## Source records
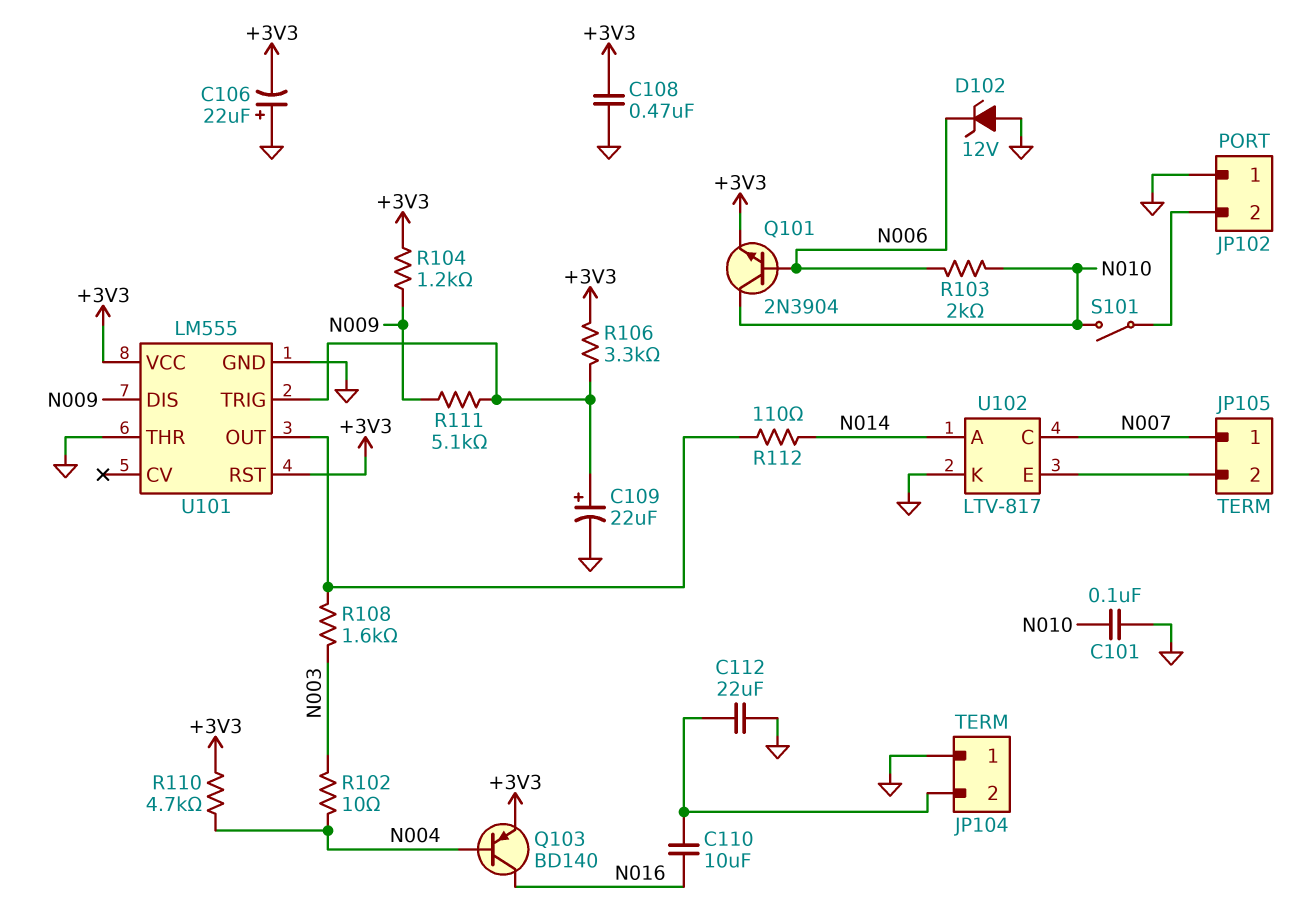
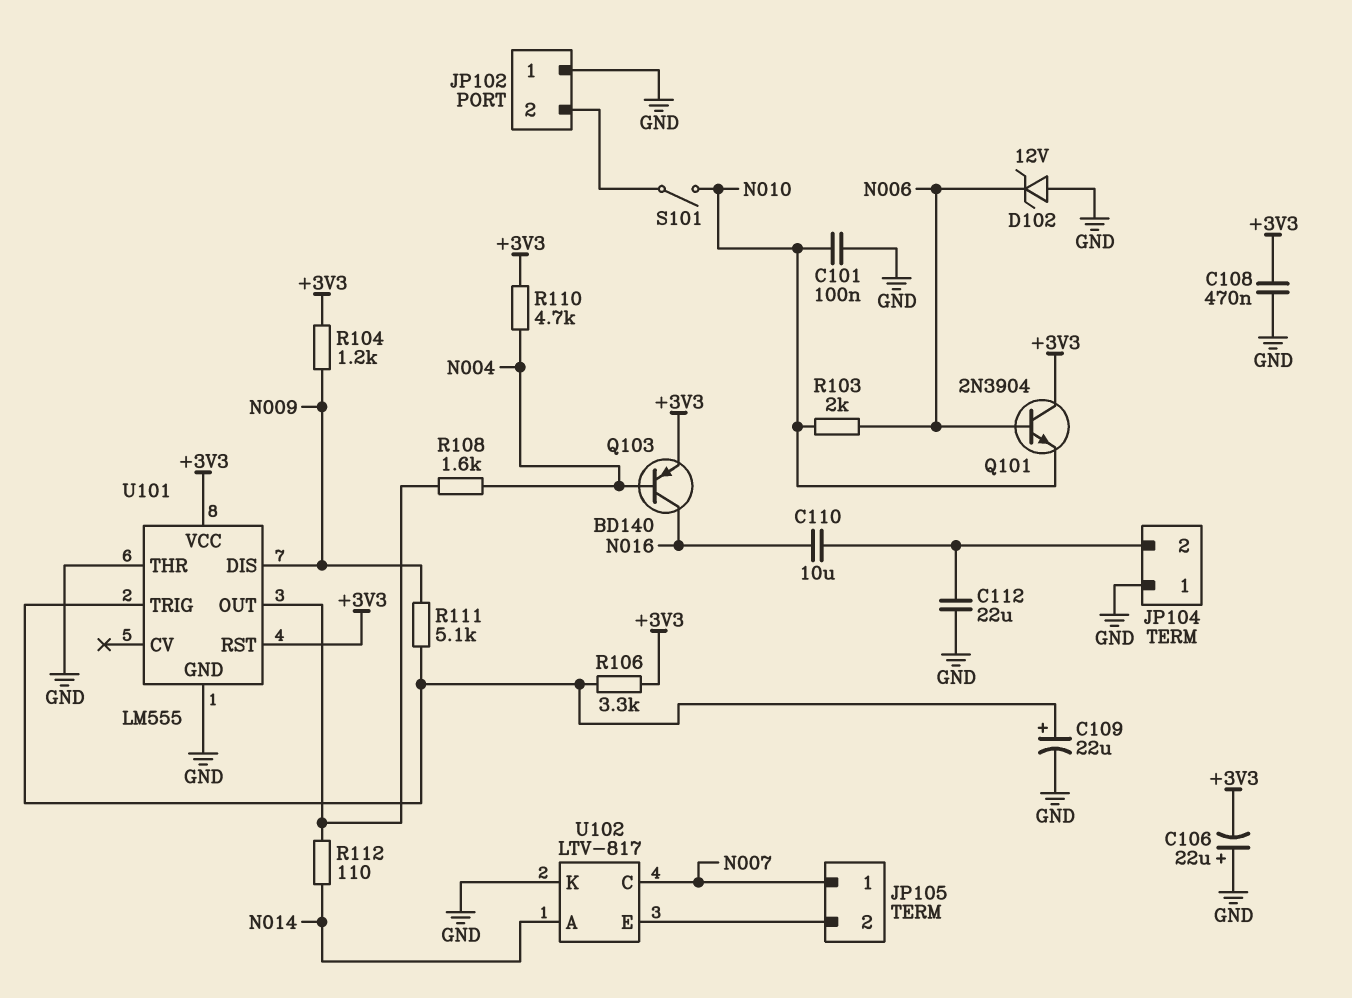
Q101: NPN 2N3904 (B N006, C N010, E +3V3) -> NPN 2N3904 (B N006, C +3V3, E N010)
R102: 10 (N003, N004) -> none
R108: 1.6k (N003, U101/OUT) -> 1.6k (N004, U101/OUT)

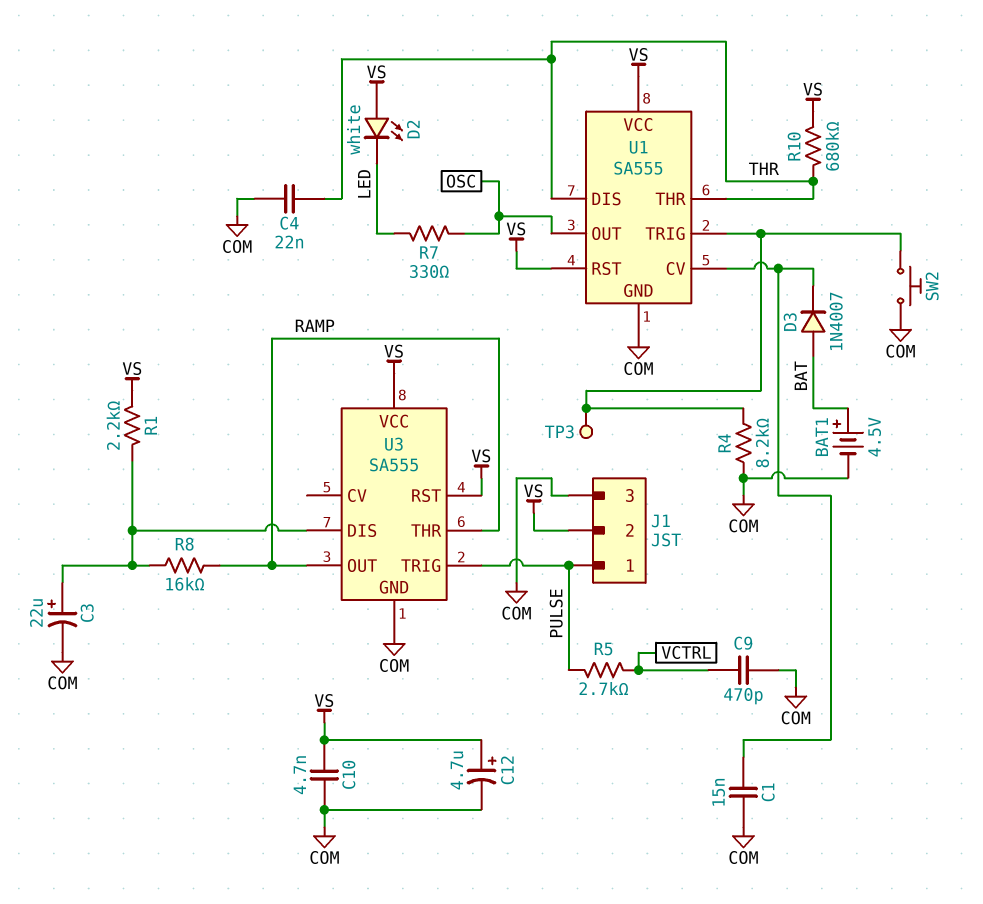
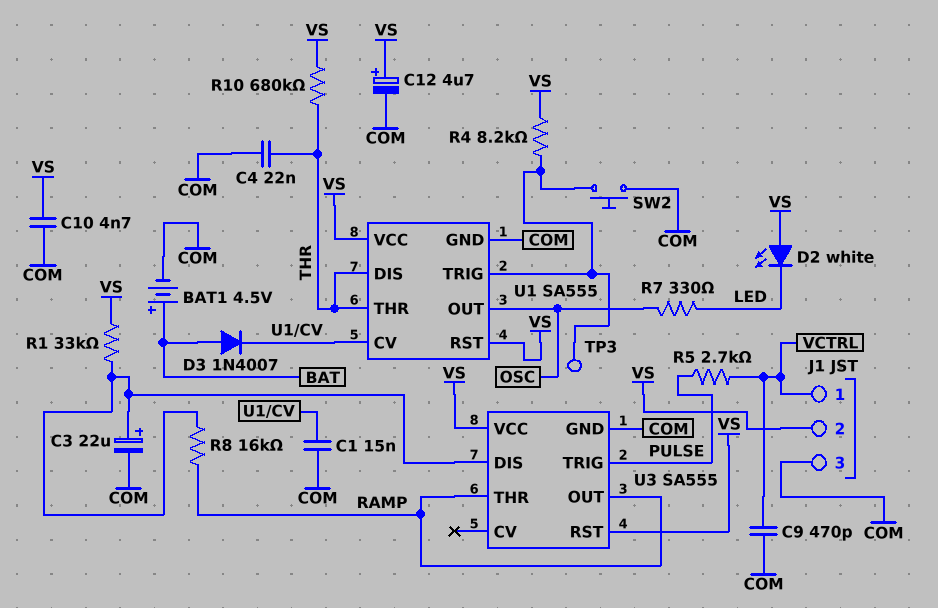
J1 pin 1: PULSE -> VCTRL
R1: 2.2k (U3/DIS, VS) -> 33k (U3/DIS, VS)
R4: 8.2k (COM, U1/TRIG) -> 8.2k (U1/TRIG, VS)

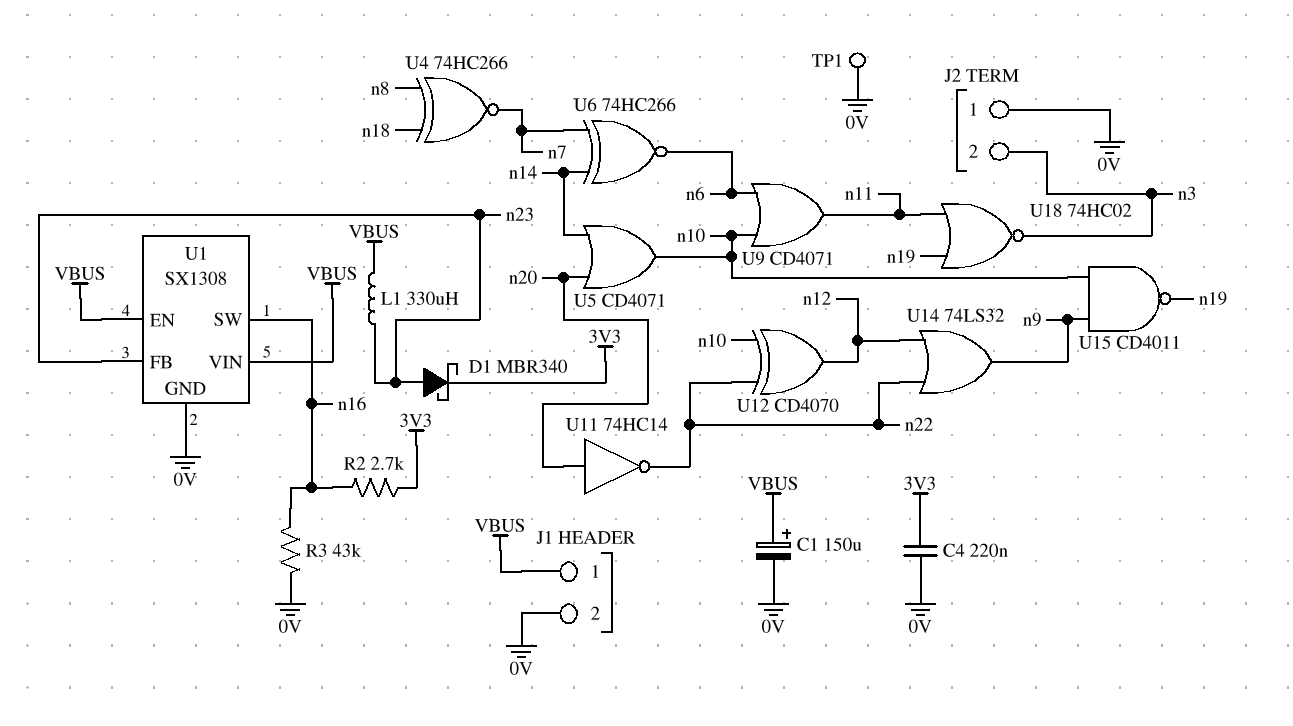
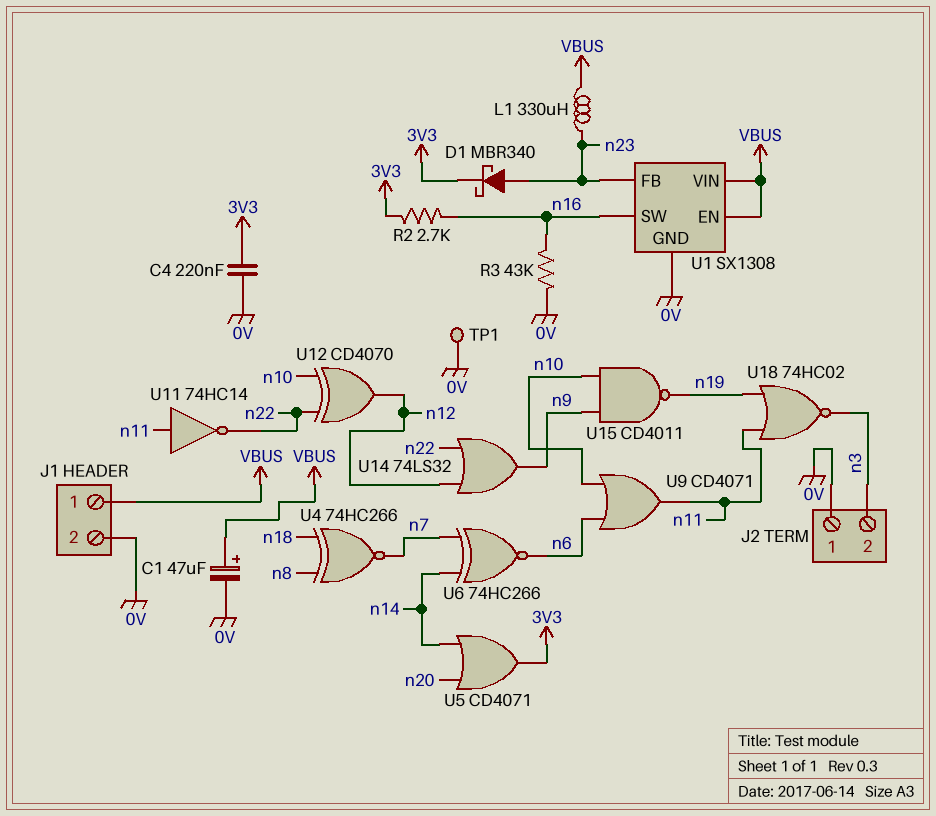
C1: 150uF (plus VBUS, minus 0V) -> 47uF (plus VBUS, minus 0V)
U5: OR CD4071 (in n14, in n20, out n10) -> OR CD4071 (in n14, in n20, out 3V3)
U11: NOT 74HC14 (in n20, out n22) -> NOT 74HC14 (in n11, out n22)

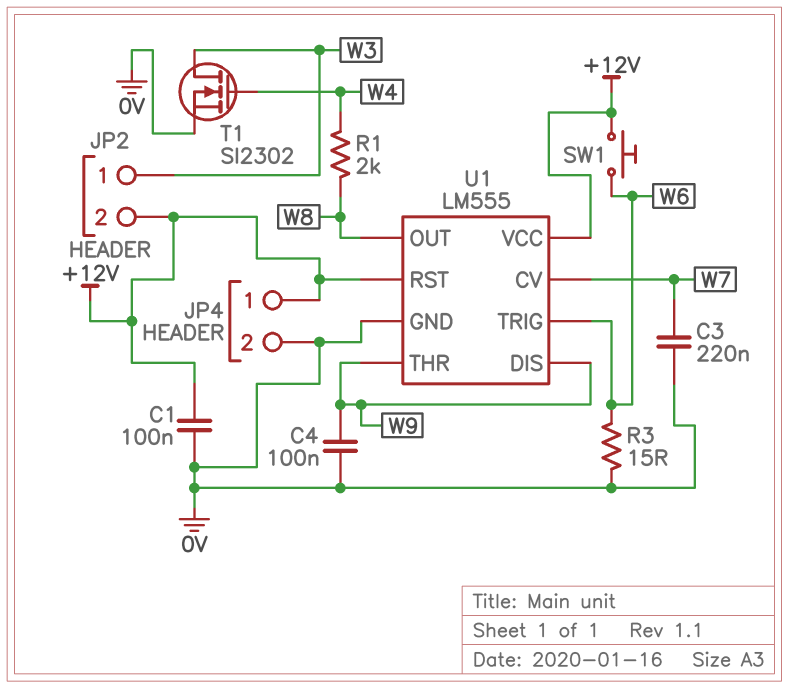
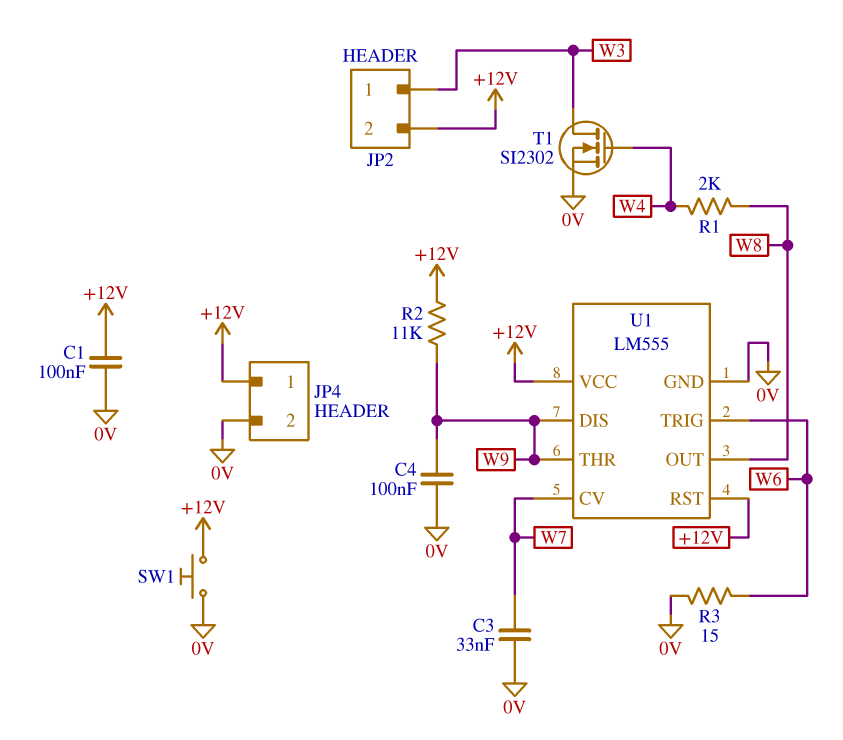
C3: 220nF (0V, W7) -> 33nF (0V, W7)
R2: none -> 11k (+12V, W9)
SW1: button (+12V, W6) -> button (+12V, 0V)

## Task
Make an exact copy of the lines above, starting at the line that contains "R4: 8.2k (COM, U1/TRIG) -> 8.2k (U1/TRIG, VS)" and running through the final line of the entries. Omit the pictures.

## Exercise solution
R4: 8.2k (COM, U1/TRIG) -> 8.2k (U1/TRIG, VS)

C1: 150uF (plus VBUS, minus 0V) -> 47uF (plus VBUS, minus 0V)
U5: OR CD4071 (in n14, in n20, out n10) -> OR CD4071 (in n14, in n20, out 3V3)
U11: NOT 74HC14 (in n20, out n22) -> NOT 74HC14 (in n11, out n22)

C3: 220nF (0V, W7) -> 33nF (0V, W7)
R2: none -> 11k (+12V, W9)
SW1: button (+12V, W6) -> button (+12V, 0V)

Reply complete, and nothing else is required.